WORK INSTRUCTION: When you repeat the listing, keep every character as it is.

INPUT DATA:
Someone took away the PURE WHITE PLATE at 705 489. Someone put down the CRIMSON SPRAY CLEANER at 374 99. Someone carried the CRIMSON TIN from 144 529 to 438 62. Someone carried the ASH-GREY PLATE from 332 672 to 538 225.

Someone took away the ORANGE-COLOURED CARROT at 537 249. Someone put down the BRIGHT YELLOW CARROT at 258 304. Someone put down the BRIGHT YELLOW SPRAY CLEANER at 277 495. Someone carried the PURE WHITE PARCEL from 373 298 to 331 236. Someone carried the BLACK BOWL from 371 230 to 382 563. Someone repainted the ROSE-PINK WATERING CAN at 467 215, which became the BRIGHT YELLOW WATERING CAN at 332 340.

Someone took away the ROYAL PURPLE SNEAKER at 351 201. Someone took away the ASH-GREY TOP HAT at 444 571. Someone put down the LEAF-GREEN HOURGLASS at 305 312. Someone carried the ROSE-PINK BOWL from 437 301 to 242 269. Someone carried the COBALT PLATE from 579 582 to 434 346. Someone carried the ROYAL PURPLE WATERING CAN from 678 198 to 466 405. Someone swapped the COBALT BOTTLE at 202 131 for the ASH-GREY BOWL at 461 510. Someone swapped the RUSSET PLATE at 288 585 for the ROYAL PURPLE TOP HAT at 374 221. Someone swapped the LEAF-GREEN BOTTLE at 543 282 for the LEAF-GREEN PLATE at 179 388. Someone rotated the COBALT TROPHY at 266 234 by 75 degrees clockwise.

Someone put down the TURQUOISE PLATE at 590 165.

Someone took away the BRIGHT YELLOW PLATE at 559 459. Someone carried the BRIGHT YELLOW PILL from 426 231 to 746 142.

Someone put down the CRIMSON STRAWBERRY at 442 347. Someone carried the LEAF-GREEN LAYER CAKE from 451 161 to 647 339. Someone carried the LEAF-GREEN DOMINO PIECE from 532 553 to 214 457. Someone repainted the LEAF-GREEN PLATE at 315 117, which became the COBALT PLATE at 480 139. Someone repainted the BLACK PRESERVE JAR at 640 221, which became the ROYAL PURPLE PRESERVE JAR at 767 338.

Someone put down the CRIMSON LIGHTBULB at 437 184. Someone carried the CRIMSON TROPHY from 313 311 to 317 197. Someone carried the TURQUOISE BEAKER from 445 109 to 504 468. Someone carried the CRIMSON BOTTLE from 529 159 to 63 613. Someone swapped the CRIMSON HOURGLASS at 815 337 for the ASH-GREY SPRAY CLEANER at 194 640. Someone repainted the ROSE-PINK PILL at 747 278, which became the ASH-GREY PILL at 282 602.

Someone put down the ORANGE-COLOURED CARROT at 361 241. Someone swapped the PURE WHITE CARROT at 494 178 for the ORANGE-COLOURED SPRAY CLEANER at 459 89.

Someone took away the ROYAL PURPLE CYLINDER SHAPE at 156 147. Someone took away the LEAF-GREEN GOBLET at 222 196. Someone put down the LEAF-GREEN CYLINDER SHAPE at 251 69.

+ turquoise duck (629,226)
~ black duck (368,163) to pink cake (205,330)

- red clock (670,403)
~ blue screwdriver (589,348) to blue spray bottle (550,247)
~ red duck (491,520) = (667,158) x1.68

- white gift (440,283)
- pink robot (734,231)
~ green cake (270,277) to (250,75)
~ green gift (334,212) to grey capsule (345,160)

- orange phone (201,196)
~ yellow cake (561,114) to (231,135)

RESULT OF THE TASK:
Someone took away the PURE WHITE PLATE at 705 489. Someone put down the CRIMSON SPRAY CLEANER at 374 99. Someone carried the CRIMSON TIN from 144 529 to 438 62. Someone carried the ASH-GREY PLATE from 332 672 to 538 225.

Someone took away the ORANGE-COLOURED CARROT at 537 249. Someone put down the BRIGHT YELLOW CARROT at 258 304. Someone put down the BRIGHT YELLOW SPRAY CLEANER at 277 495. Someone carried the PURE WHITE PARCEL from 373 298 to 331 236. Someone carried the BLACK BOWL from 371 230 to 382 563. Someone repainted the ROSE-PINK WATERING CAN at 467 215, which became the BRIGHT YELLOW WATERING CAN at 332 340.

Someone took away the ROYAL PURPLE SNEAKER at 351 201. Someone took away the ASH-GREY TOP HAT at 444 571. Someone put down the LEAF-GREEN HOURGLASS at 305 312. Someone carried the ROSE-PINK BOWL from 437 301 to 242 269. Someone carried the COBALT PLATE from 579 582 to 434 346. Someone carried the ROYAL PURPLE WATERING CAN from 678 198 to 466 405. Someone swapped the COBALT BOTTLE at 202 131 for the ASH-GREY BOWL at 461 510. Someone swapped the RUSSET PLATE at 288 585 for the ROYAL PURPLE TOP HAT at 374 221. Someone swapped the LEAF-GREEN BOTTLE at 543 282 for the LEAF-GREEN PLATE at 179 388. Someone rotated the COBALT TROPHY at 266 234 by 75 degrees clockwise.

Someone put down the TURQUOISE PLATE at 590 165.

Someone took away the BRIGHT YELLOW PLATE at 559 459. Someone carried the BRIGHT YELLOW PILL from 426 231 to 746 142.

Someone put down the CRIMSON STRAWBERRY at 442 347. Someone carried the LEAF-GREEN LAYER CAKE from 451 161 to 647 339. Someone carried the LEAF-GREEN DOMINO PIECE from 532 553 to 214 457. Someone repainted the LEAF-GREEN PLATE at 315 117, which became the COBALT PLATE at 480 139. Someone repainted the BLACK PRESERVE JAR at 640 221, which became the ROYAL PURPLE PRESERVE JAR at 767 338.

Someone put down the CRIMSON LIGHTBULB at 437 184. Someone carried the CRIMSON TROPHY from 313 311 to 317 197. Someone carried the TURQUOISE BEAKER from 445 109 to 504 468. Someone carried the CRIMSON BOTTLE from 529 159 to 63 613. Someone swapped the CRIMSON HOURGLASS at 815 337 for the ASH-GREY SPRAY CLEANER at 194 640. Someone repainted the ROSE-PINK PILL at 747 278, which became the ASH-GREY PILL at 282 602.

Someone put down the ORANGE-COLOURED CARROT at 361 241. Someone swapped the PURE WHITE CARROT at 494 178 for the ORANGE-COLOURED SPRAY CLEANER at 459 89.

Someone took away the ROYAL PURPLE CYLINDER SHAPE at 156 147. Someone took away the LEAF-GREEN GOBLET at 222 196. Someone put down the LEAF-GREEN CYLINDER SHAPE at 251 69.

+ turquoise duck (629,226)
~ black duck (368,163) to pink cake (205,330)

- red clock (670,403)
~ blue screwdriver (589,348) to blue spray bottle (550,247)
~ red duck (491,520) = (667,158) x1.68

- white gift (440,283)
- pink robot (734,231)
~ green cake (270,277) to (250,75)
~ green gift (334,212) to grey capsule (345,160)

- orange phone (201,196)
~ yellow cake (561,114) to (231,135)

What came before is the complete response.